**REQUIRED WORK**
Copy the data below word for word, leaving out the pictures.
↓↓↓
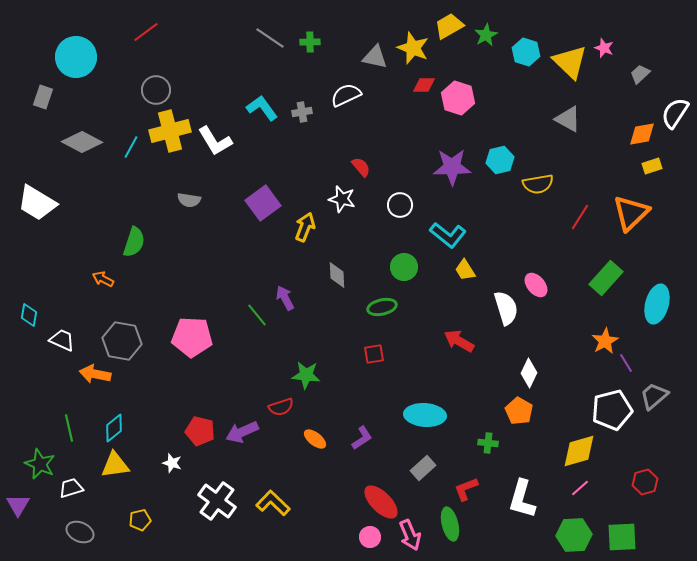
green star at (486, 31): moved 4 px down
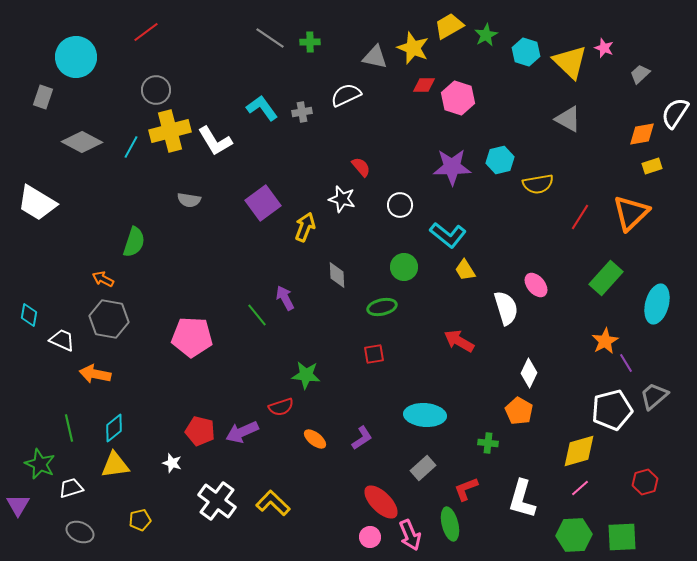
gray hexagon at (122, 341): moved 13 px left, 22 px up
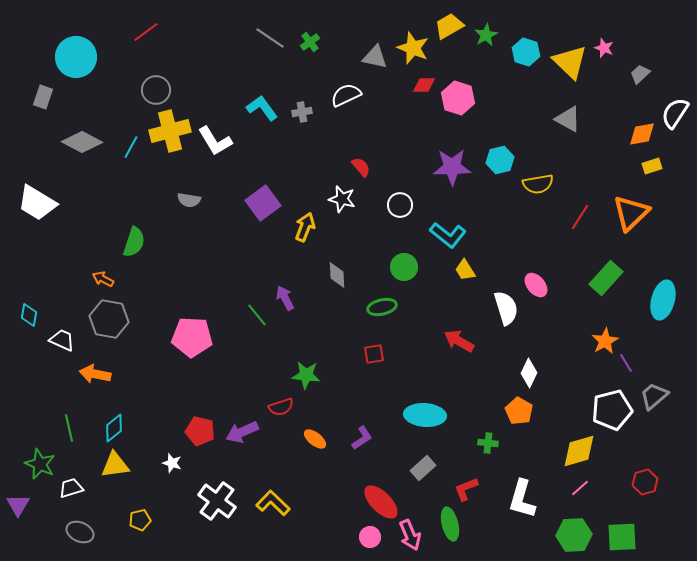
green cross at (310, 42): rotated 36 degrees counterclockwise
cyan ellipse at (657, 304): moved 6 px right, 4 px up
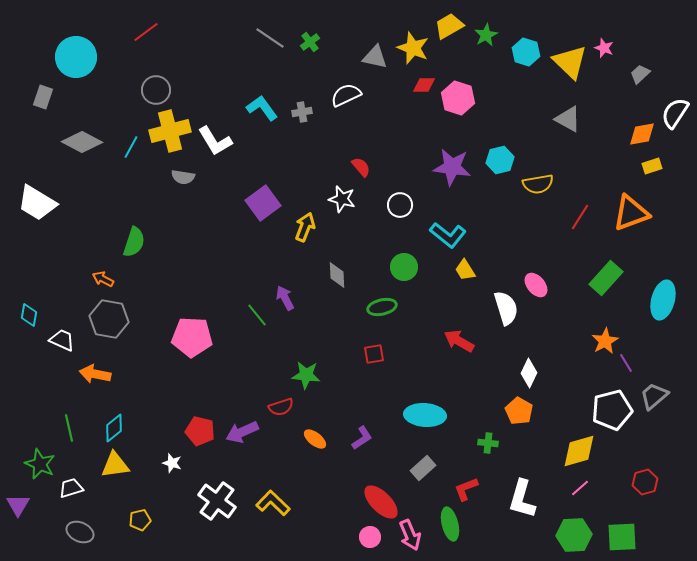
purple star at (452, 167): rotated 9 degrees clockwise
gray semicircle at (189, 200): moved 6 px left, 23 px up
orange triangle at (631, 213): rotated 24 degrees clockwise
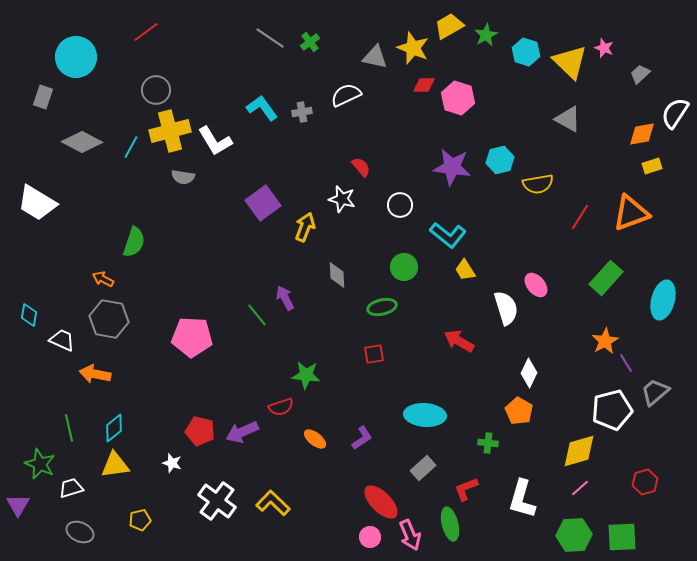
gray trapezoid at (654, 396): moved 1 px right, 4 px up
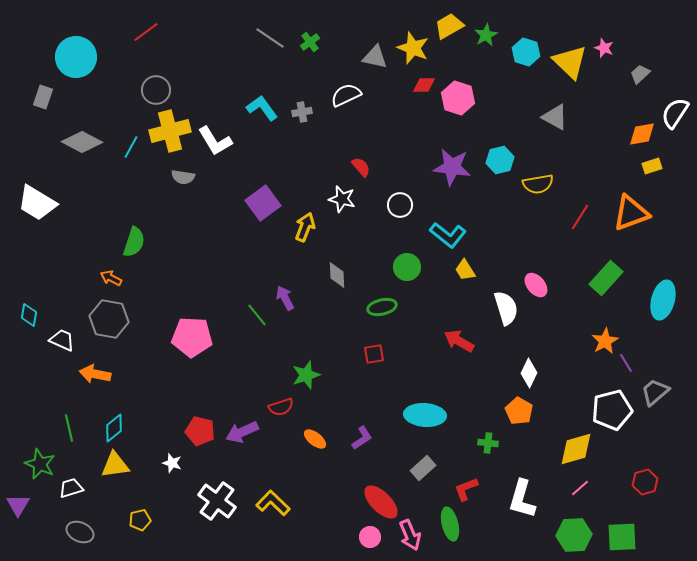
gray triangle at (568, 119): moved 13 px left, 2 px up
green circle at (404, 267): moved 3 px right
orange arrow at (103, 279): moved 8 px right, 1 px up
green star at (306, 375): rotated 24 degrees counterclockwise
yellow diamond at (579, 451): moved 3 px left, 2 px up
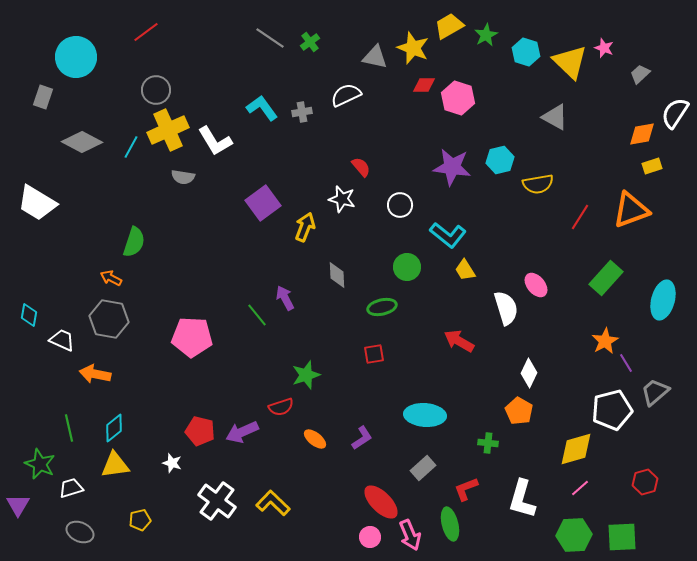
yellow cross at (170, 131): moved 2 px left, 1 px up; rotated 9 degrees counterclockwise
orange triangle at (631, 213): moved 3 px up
↑↑↑
**ANSWER TO THE PROBLEM**
green star at (486, 31): moved 4 px down
gray hexagon at (122, 341): moved 13 px left, 22 px up
green cross at (310, 42): rotated 36 degrees counterclockwise
cyan ellipse at (657, 304): moved 6 px right, 4 px up
purple star at (452, 167): rotated 9 degrees clockwise
gray semicircle at (189, 200): moved 6 px left, 23 px up
orange triangle at (631, 213): rotated 24 degrees clockwise
gray trapezoid at (654, 396): moved 1 px right, 4 px up
gray triangle at (568, 119): moved 13 px left, 2 px up
green circle at (404, 267): moved 3 px right
orange arrow at (103, 279): moved 8 px right, 1 px up
green star at (306, 375): rotated 24 degrees counterclockwise
yellow diamond at (579, 451): moved 3 px left, 2 px up
yellow cross at (170, 131): moved 2 px left, 1 px up; rotated 9 degrees counterclockwise
orange triangle at (631, 213): moved 3 px up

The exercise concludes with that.